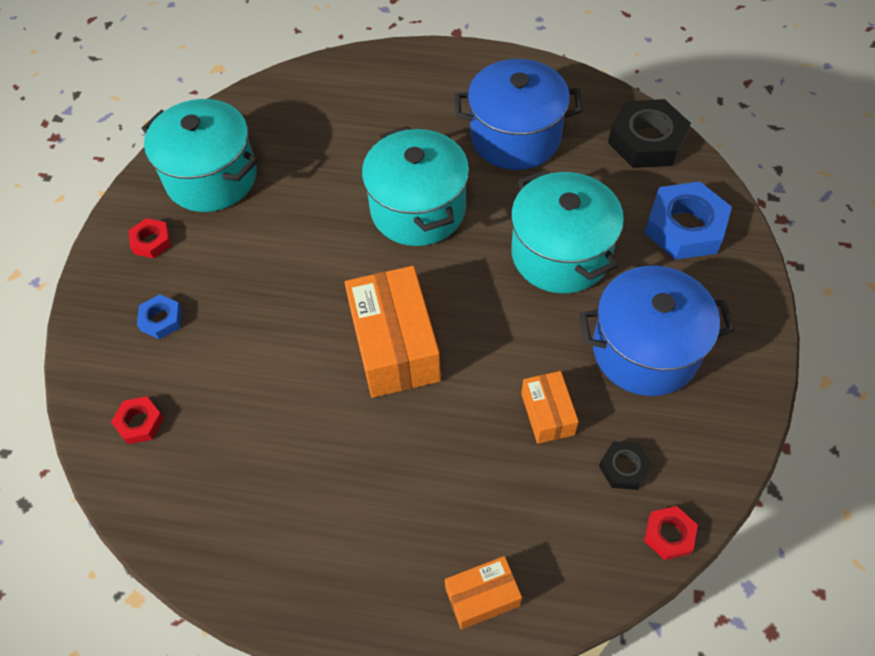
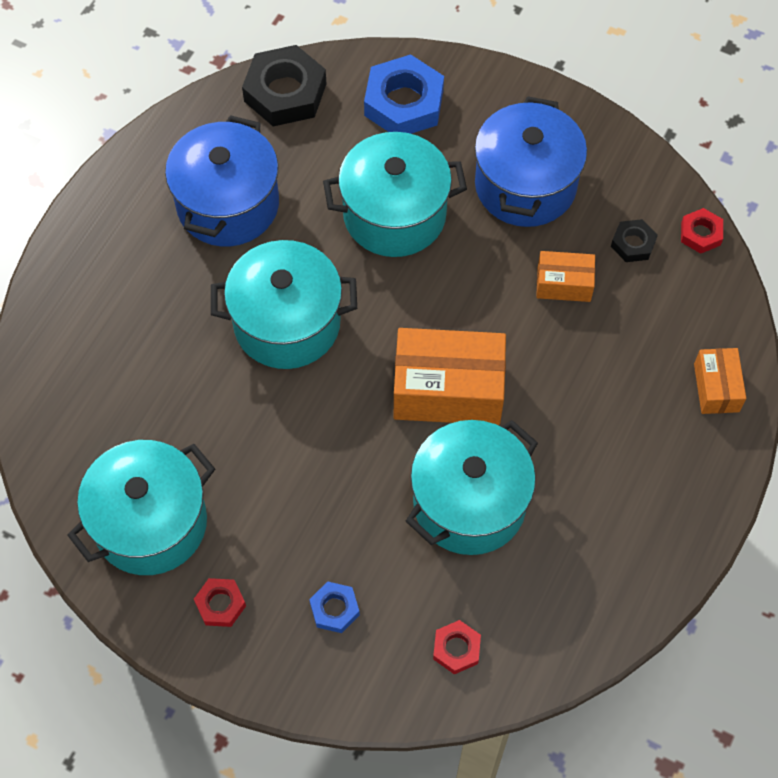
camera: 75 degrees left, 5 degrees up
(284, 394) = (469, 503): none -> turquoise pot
____
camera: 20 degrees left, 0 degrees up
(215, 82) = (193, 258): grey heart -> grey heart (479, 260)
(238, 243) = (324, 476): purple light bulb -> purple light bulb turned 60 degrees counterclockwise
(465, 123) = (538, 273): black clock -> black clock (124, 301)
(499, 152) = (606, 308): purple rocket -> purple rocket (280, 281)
____
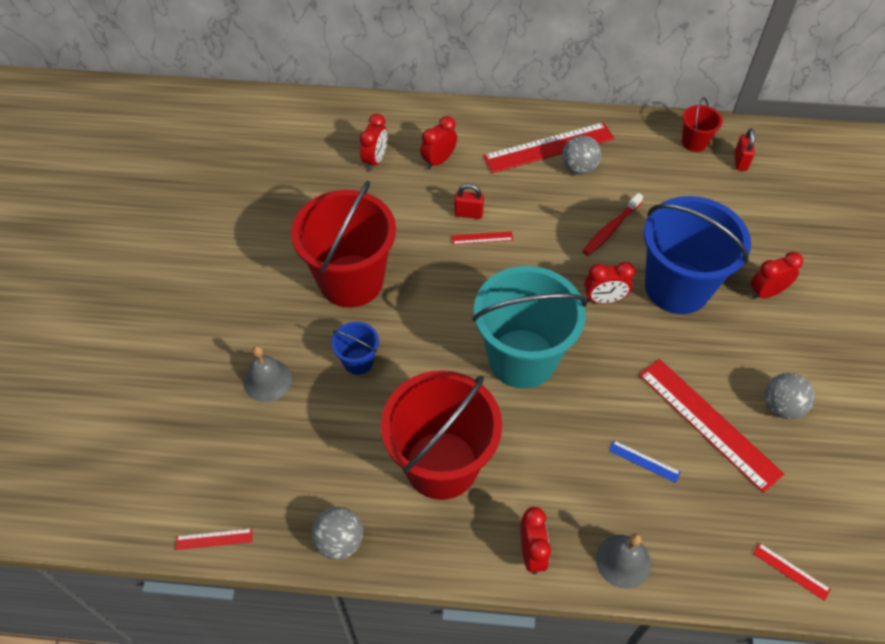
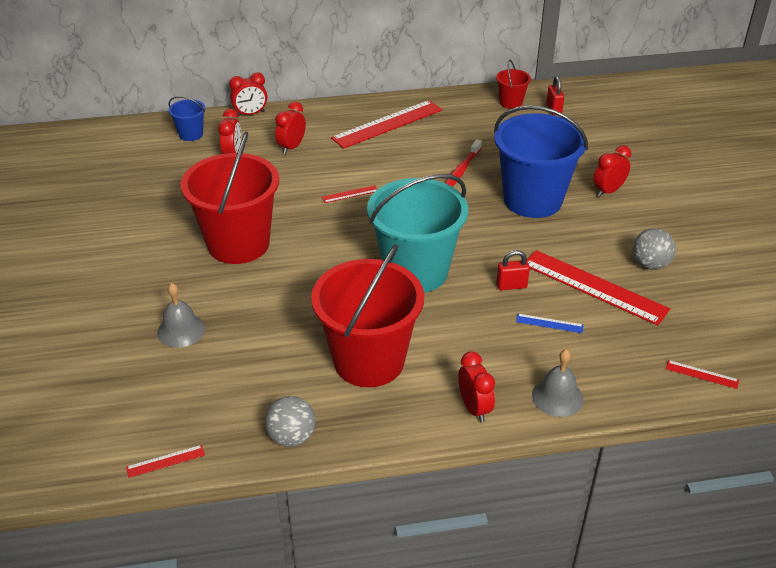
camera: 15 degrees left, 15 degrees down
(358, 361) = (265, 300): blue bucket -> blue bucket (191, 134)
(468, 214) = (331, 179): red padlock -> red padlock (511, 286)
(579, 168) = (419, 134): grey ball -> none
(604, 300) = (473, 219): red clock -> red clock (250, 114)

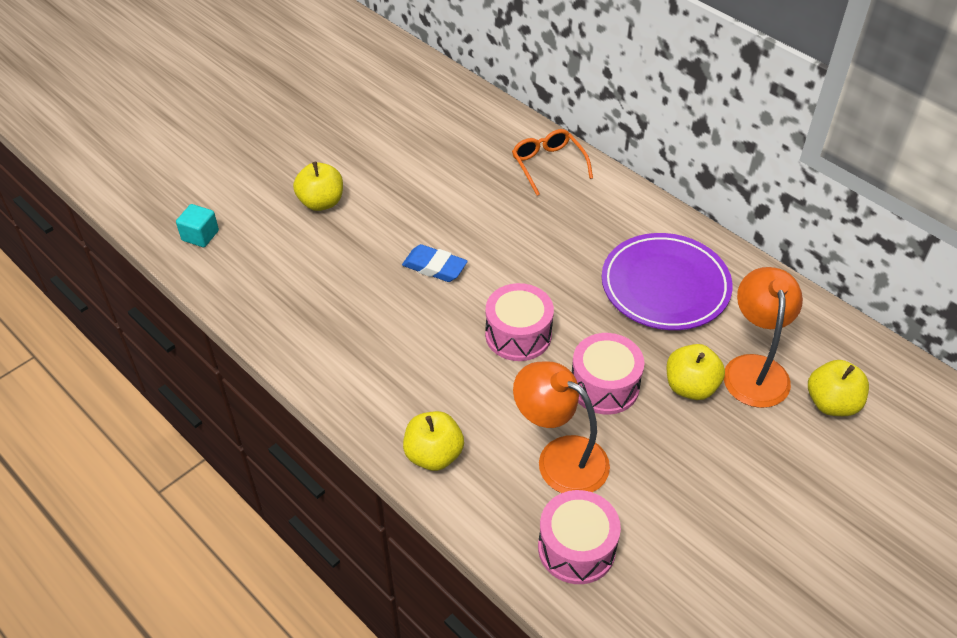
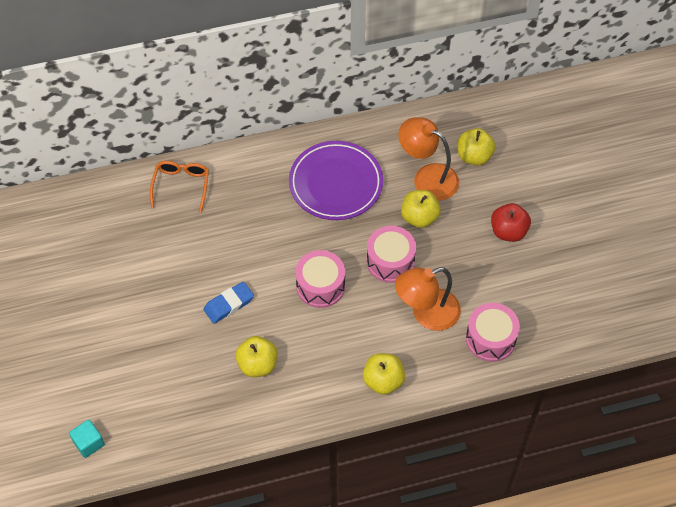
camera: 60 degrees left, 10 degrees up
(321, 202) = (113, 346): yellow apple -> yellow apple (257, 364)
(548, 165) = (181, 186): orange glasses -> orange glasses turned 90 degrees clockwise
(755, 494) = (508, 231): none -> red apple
____
_About this exercise_: Output the lines of the records above exactly as they appear, from the line containing "camera: 75 degrees left, 5 degrees up" through the line containing "(284, 394) = (469, 503): none".

_Written solution_:
camera: 75 degrees left, 5 degrees up
(284, 394) = (469, 503): none -> turquoise pot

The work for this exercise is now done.